■ Task to carry out
Look through the listing and locate every line containing the word "benign"; copy those lines.

■ Stored records
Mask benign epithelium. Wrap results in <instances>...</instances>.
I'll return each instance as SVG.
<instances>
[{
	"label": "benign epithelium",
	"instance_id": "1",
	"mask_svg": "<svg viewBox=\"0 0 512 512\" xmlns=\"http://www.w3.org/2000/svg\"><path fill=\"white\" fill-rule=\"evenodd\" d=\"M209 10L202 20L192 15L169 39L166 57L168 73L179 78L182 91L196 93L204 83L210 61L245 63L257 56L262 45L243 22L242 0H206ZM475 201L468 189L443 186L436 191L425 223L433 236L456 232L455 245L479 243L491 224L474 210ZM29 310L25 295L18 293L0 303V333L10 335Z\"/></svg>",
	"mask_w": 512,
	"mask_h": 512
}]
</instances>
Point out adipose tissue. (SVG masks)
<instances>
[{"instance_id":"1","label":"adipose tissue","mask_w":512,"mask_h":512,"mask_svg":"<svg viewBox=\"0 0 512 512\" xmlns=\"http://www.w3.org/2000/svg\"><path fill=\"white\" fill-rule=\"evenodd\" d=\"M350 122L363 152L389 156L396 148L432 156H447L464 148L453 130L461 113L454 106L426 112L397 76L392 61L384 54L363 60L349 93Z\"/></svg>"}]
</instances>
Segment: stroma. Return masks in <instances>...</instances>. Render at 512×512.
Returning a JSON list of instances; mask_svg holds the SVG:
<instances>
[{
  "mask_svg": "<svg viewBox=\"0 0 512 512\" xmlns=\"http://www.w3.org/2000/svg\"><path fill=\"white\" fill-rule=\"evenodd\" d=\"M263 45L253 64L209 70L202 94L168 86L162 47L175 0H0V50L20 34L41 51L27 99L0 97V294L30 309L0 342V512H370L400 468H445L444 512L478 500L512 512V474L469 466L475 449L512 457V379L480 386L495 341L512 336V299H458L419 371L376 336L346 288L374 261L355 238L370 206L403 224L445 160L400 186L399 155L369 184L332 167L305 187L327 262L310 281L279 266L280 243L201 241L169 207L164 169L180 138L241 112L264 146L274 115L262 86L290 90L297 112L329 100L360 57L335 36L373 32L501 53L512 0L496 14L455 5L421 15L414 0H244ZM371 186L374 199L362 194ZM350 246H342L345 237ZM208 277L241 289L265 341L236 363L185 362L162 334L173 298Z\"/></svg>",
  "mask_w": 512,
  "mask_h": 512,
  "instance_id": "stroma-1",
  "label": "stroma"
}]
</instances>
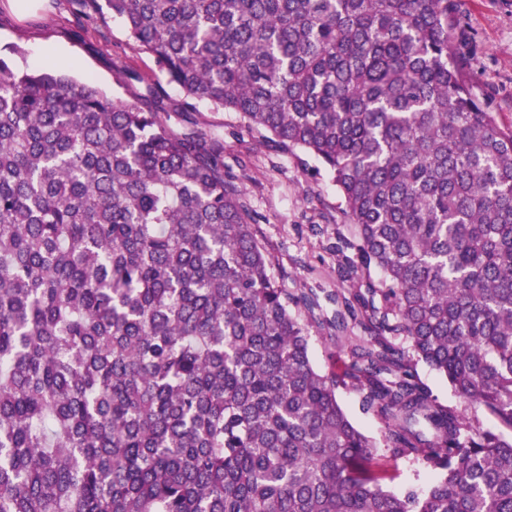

■ Answer in full
Mask benign epithelium. Wrap results in <instances>...</instances>.
	"label": "benign epithelium",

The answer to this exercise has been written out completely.